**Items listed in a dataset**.

▼

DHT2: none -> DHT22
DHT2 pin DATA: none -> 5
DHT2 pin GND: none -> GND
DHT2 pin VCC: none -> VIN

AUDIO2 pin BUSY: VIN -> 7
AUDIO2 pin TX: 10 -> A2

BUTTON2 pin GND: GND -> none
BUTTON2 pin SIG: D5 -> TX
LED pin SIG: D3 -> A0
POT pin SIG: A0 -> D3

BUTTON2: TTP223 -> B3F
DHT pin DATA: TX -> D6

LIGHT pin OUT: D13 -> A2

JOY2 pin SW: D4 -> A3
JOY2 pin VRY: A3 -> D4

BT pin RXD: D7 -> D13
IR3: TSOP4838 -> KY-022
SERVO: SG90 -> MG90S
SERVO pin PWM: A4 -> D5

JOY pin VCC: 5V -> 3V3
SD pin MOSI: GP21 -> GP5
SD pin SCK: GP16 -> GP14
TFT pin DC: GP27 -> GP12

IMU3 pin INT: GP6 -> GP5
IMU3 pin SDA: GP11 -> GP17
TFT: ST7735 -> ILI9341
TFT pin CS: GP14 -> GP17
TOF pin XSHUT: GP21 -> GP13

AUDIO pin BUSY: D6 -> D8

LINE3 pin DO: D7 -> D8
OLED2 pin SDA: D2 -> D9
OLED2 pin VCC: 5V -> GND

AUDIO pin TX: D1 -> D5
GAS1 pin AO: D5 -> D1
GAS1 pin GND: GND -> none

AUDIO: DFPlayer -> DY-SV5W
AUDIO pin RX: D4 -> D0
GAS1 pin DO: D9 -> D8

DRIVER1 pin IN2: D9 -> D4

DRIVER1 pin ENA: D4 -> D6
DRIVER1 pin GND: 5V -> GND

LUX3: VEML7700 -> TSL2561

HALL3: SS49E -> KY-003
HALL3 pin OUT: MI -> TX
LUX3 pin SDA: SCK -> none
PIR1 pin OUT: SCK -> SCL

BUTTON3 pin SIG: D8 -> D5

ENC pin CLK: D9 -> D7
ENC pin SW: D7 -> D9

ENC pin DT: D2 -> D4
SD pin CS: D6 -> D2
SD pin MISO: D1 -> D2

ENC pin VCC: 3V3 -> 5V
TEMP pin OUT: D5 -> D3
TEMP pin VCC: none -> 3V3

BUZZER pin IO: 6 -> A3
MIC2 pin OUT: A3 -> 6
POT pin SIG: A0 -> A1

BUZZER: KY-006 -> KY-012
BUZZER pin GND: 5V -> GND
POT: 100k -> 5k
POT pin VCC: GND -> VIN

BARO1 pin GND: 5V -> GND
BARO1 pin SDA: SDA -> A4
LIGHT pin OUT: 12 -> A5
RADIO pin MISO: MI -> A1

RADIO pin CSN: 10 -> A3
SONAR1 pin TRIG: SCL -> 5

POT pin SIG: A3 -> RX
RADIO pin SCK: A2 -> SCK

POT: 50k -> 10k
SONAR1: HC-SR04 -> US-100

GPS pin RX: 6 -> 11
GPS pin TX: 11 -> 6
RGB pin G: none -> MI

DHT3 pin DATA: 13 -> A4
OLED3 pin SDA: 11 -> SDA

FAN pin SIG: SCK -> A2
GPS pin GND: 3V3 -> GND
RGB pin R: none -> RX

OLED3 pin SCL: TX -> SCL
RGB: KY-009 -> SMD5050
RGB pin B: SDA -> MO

▲

**Problem**.
Once more, write out the records exactly as they are.

**Solution**.
DHT2: none -> DHT22
DHT2 pin DATA: none -> 5
DHT2 pin GND: none -> GND
DHT2 pin VCC: none -> VIN

AUDIO2 pin BUSY: VIN -> 7
AUDIO2 pin TX: 10 -> A2

BUTTON2 pin GND: GND -> none
BUTTON2 pin SIG: D5 -> TX
LED pin SIG: D3 -> A0
POT pin SIG: A0 -> D3

BUTTON2: TTP223 -> B3F
DHT pin DATA: TX -> D6

LIGHT pin OUT: D13 -> A2

JOY2 pin SW: D4 -> A3
JOY2 pin VRY: A3 -> D4

BT pin RXD: D7 -> D13
IR3: TSOP4838 -> KY-022
SERVO: SG90 -> MG90S
SERVO pin PWM: A4 -> D5

JOY pin VCC: 5V -> 3V3
SD pin MOSI: GP21 -> GP5
SD pin SCK: GP16 -> GP14
TFT pin DC: GP27 -> GP12

IMU3 pin INT: GP6 -> GP5
IMU3 pin SDA: GP11 -> GP17
TFT: ST7735 -> ILI9341
TFT pin CS: GP14 -> GP17
TOF pin XSHUT: GP21 -> GP13

AUDIO pin BUSY: D6 -> D8

LINE3 pin DO: D7 -> D8
OLED2 pin SDA: D2 -> D9
OLED2 pin VCC: 5V -> GND

AUDIO pin TX: D1 -> D5
GAS1 pin AO: D5 -> D1
GAS1 pin GND: GND -> none

AUDIO: DFPlayer -> DY-SV5W
AUDIO pin RX: D4 -> D0
GAS1 pin DO: D9 -> D8

DRIVER1 pin IN2: D9 -> D4

DRIVER1 pin ENA: D4 -> D6
DRIVER1 pin GND: 5V -> GND

LUX3: VEML7700 -> TSL2561

HALL3: SS49E -> KY-003
HALL3 pin OUT: MI -> TX
LUX3 pin SDA: SCK -> none
PIR1 pin OUT: SCK -> SCL

BUTTON3 pin SIG: D8 -> D5

ENC pin CLK: D9 -> D7
ENC pin SW: D7 -> D9

ENC pin DT: D2 -> D4
SD pin CS: D6 -> D2
SD pin MISO: D1 -> D2

ENC pin VCC: 3V3 -> 5V
TEMP pin OUT: D5 -> D3
TEMP pin VCC: none -> 3V3

BUZZER pin IO: 6 -> A3
MIC2 pin OUT: A3 -> 6
POT pin SIG: A0 -> A1

BUZZER: KY-006 -> KY-012
BUZZER pin GND: 5V -> GND
POT: 100k -> 5k
POT pin VCC: GND -> VIN

BARO1 pin GND: 5V -> GND
BARO1 pin SDA: SDA -> A4
LIGHT pin OUT: 12 -> A5
RADIO pin MISO: MI -> A1

RADIO pin CSN: 10 -> A3
SONAR1 pin TRIG: SCL -> 5

POT pin SIG: A3 -> RX
RADIO pin SCK: A2 -> SCK

POT: 50k -> 10k
SONAR1: HC-SR04 -> US-100

GPS pin RX: 6 -> 11
GPS pin TX: 11 -> 6
RGB pin G: none -> MI

DHT3 pin DATA: 13 -> A4
OLED3 pin SDA: 11 -> SDA

FAN pin SIG: SCK -> A2
GPS pin GND: 3V3 -> GND
RGB pin R: none -> RX

OLED3 pin SCL: TX -> SCL
RGB: KY-009 -> SMD5050
RGB pin B: SDA -> MO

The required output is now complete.